(Data in this exercise)

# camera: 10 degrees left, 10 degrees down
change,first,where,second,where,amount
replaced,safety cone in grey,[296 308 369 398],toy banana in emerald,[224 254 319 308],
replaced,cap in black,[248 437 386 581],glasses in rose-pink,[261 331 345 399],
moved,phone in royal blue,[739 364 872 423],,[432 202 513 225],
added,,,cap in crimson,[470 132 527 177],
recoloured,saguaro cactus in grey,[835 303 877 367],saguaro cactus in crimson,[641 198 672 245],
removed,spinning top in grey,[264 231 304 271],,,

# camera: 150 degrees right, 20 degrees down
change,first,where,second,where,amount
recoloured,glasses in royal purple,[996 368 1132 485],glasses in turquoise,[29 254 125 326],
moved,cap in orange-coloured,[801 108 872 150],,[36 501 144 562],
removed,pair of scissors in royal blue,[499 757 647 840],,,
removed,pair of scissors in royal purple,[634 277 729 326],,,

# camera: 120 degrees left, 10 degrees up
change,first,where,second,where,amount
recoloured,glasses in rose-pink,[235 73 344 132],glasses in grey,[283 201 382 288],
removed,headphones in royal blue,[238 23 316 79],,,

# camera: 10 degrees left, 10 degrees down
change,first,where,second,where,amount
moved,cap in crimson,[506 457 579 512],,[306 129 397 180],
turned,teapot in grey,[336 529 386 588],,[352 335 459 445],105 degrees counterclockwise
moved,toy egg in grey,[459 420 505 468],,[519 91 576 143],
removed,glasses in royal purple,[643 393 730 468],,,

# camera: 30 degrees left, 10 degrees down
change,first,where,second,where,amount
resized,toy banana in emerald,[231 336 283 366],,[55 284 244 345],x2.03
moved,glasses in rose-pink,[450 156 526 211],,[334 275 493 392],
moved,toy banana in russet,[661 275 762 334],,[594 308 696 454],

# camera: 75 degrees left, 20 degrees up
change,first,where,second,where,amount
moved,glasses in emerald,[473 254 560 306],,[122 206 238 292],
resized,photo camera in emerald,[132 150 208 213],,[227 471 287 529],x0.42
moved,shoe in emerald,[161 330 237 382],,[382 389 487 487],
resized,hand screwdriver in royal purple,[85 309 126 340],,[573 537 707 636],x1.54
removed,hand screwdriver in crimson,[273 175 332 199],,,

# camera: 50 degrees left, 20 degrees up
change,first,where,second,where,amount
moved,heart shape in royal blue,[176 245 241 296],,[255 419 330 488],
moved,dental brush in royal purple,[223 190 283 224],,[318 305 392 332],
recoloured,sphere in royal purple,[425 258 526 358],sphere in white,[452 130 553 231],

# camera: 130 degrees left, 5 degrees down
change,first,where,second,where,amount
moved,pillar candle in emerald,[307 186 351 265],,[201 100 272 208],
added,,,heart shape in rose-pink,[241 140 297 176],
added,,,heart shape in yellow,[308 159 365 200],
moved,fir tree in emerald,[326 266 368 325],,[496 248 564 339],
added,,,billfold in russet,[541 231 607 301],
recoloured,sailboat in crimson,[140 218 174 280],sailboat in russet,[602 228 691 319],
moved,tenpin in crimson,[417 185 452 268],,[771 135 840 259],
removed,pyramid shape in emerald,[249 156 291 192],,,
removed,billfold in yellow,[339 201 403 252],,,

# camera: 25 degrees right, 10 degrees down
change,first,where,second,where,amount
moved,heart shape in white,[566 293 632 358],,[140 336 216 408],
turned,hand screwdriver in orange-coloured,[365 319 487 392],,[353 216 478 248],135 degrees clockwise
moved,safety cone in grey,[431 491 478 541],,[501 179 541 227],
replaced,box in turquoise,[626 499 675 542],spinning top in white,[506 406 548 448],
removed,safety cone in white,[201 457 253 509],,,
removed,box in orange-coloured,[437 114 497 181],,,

(End Data in this exercise)

Exercise prompt
Word for word, copy the material above.

Expected answer
# camera: 10 degrees left, 10 degrees down
change,first,where,second,where,amount
replaced,safety cone in grey,[296 308 369 398],toy banana in emerald,[224 254 319 308],
replaced,cap in black,[248 437 386 581],glasses in rose-pink,[261 331 345 399],
moved,phone in royal blue,[739 364 872 423],,[432 202 513 225],
added,,,cap in crimson,[470 132 527 177],
recoloured,saguaro cactus in grey,[835 303 877 367],saguaro cactus in crimson,[641 198 672 245],
removed,spinning top in grey,[264 231 304 271],,,

# camera: 150 degrees right, 20 degrees down
change,first,where,second,where,amount
recoloured,glasses in royal purple,[996 368 1132 485],glasses in turquoise,[29 254 125 326],
moved,cap in orange-coloured,[801 108 872 150],,[36 501 144 562],
removed,pair of scissors in royal blue,[499 757 647 840],,,
removed,pair of scissors in royal purple,[634 277 729 326],,,

# camera: 120 degrees left, 10 degrees up
change,first,where,second,where,amount
recoloured,glasses in rose-pink,[235 73 344 132],glasses in grey,[283 201 382 288],
removed,headphones in royal blue,[238 23 316 79],,,

# camera: 10 degrees left, 10 degrees down
change,first,where,second,where,amount
moved,cap in crimson,[506 457 579 512],,[306 129 397 180],
turned,teapot in grey,[336 529 386 588],,[352 335 459 445],105 degrees counterclockwise
moved,toy egg in grey,[459 420 505 468],,[519 91 576 143],
removed,glasses in royal purple,[643 393 730 468],,,

# camera: 30 degrees left, 10 degrees down
change,first,where,second,where,amount
resized,toy banana in emerald,[231 336 283 366],,[55 284 244 345],x2.03
moved,glasses in rose-pink,[450 156 526 211],,[334 275 493 392],
moved,toy banana in russet,[661 275 762 334],,[594 308 696 454],

# camera: 75 degrees left, 20 degrees up
change,first,where,second,where,amount
moved,glasses in emerald,[473 254 560 306],,[122 206 238 292],
resized,photo camera in emerald,[132 150 208 213],,[227 471 287 529],x0.42
moved,shoe in emerald,[161 330 237 382],,[382 389 487 487],
resized,hand screwdriver in royal purple,[85 309 126 340],,[573 537 707 636],x1.54
removed,hand screwdriver in crimson,[273 175 332 199],,,

# camera: 50 degrees left, 20 degrees up
change,first,where,second,where,amount
moved,heart shape in royal blue,[176 245 241 296],,[255 419 330 488],
moved,dental brush in royal purple,[223 190 283 224],,[318 305 392 332],
recoloured,sphere in royal purple,[425 258 526 358],sphere in white,[452 130 553 231],

# camera: 130 degrees left, 5 degrees down
change,first,where,second,where,amount
moved,pillar candle in emerald,[307 186 351 265],,[201 100 272 208],
added,,,heart shape in rose-pink,[241 140 297 176],
added,,,heart shape in yellow,[308 159 365 200],
moved,fir tree in emerald,[326 266 368 325],,[496 248 564 339],
added,,,billfold in russet,[541 231 607 301],
recoloured,sailboat in crimson,[140 218 174 280],sailboat in russet,[602 228 691 319],
moved,tenpin in crimson,[417 185 452 268],,[771 135 840 259],
removed,pyramid shape in emerald,[249 156 291 192],,,
removed,billfold in yellow,[339 201 403 252],,,

# camera: 25 degrees right, 10 degrees down
change,first,where,second,where,amount
moved,heart shape in white,[566 293 632 358],,[140 336 216 408],
turned,hand screwdriver in orange-coloured,[365 319 487 392],,[353 216 478 248],135 degrees clockwise
moved,safety cone in grey,[431 491 478 541],,[501 179 541 227],
replaced,box in turquoise,[626 499 675 542],spinning top in white,[506 406 548 448],
removed,safety cone in white,[201 457 253 509],,,
removed,box in orange-coloured,[437 114 497 181],,,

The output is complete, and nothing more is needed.